• Your objective
Line by line, copy the records below exactly.

╔══

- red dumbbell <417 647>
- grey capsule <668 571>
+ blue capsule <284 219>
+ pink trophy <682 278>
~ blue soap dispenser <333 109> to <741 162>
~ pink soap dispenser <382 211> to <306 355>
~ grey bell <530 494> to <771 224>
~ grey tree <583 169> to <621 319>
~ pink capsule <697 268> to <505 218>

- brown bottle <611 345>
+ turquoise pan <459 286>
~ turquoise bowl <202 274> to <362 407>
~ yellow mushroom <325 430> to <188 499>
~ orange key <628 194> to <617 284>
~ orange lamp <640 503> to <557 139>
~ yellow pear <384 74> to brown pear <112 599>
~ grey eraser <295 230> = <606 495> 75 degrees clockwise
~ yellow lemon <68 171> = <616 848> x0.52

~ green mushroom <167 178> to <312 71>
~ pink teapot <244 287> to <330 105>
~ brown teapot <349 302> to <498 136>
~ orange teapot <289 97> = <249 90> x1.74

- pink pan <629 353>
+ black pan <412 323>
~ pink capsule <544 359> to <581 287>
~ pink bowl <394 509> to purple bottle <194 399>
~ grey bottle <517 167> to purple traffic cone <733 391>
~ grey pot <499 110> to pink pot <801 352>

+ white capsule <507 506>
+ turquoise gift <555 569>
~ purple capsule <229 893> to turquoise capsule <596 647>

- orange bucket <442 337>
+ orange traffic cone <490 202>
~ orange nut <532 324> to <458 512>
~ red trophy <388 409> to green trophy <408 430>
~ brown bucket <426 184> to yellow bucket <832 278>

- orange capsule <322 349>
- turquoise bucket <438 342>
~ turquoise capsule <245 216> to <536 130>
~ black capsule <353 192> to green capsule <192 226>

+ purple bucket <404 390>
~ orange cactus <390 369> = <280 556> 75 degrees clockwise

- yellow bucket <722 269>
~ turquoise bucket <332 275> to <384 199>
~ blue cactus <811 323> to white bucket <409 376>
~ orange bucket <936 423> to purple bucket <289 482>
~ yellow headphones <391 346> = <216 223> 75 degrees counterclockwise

╚══

• Output for this task
- red dumbbell <417 647>
- grey capsule <668 571>
+ blue capsule <284 219>
+ pink trophy <682 278>
~ blue soap dispenser <333 109> to <741 162>
~ pink soap dispenser <382 211> to <306 355>
~ grey bell <530 494> to <771 224>
~ grey tree <583 169> to <621 319>
~ pink capsule <697 268> to <505 218>

- brown bottle <611 345>
+ turquoise pan <459 286>
~ turquoise bowl <202 274> to <362 407>
~ yellow mushroom <325 430> to <188 499>
~ orange key <628 194> to <617 284>
~ orange lamp <640 503> to <557 139>
~ yellow pear <384 74> to brown pear <112 599>
~ grey eraser <295 230> = <606 495> 75 degrees clockwise
~ yellow lemon <68 171> = <616 848> x0.52

~ green mushroom <167 178> to <312 71>
~ pink teapot <244 287> to <330 105>
~ brown teapot <349 302> to <498 136>
~ orange teapot <289 97> = <249 90> x1.74

- pink pan <629 353>
+ black pan <412 323>
~ pink capsule <544 359> to <581 287>
~ pink bowl <394 509> to purple bottle <194 399>
~ grey bottle <517 167> to purple traffic cone <733 391>
~ grey pot <499 110> to pink pot <801 352>

+ white capsule <507 506>
+ turquoise gift <555 569>
~ purple capsule <229 893> to turquoise capsule <596 647>

- orange bucket <442 337>
+ orange traffic cone <490 202>
~ orange nut <532 324> to <458 512>
~ red trophy <388 409> to green trophy <408 430>
~ brown bucket <426 184> to yellow bucket <832 278>

- orange capsule <322 349>
- turquoise bucket <438 342>
~ turquoise capsule <245 216> to <536 130>
~ black capsule <353 192> to green capsule <192 226>

+ purple bucket <404 390>
~ orange cactus <390 369> = <280 556> 75 degrees clockwise

- yellow bucket <722 269>
~ turquoise bucket <332 275> to <384 199>
~ blue cactus <811 323> to white bucket <409 376>
~ orange bucket <936 423> to purple bucket <289 482>
~ yellow headphones <391 346> = <216 223> 75 degrees counterclockwise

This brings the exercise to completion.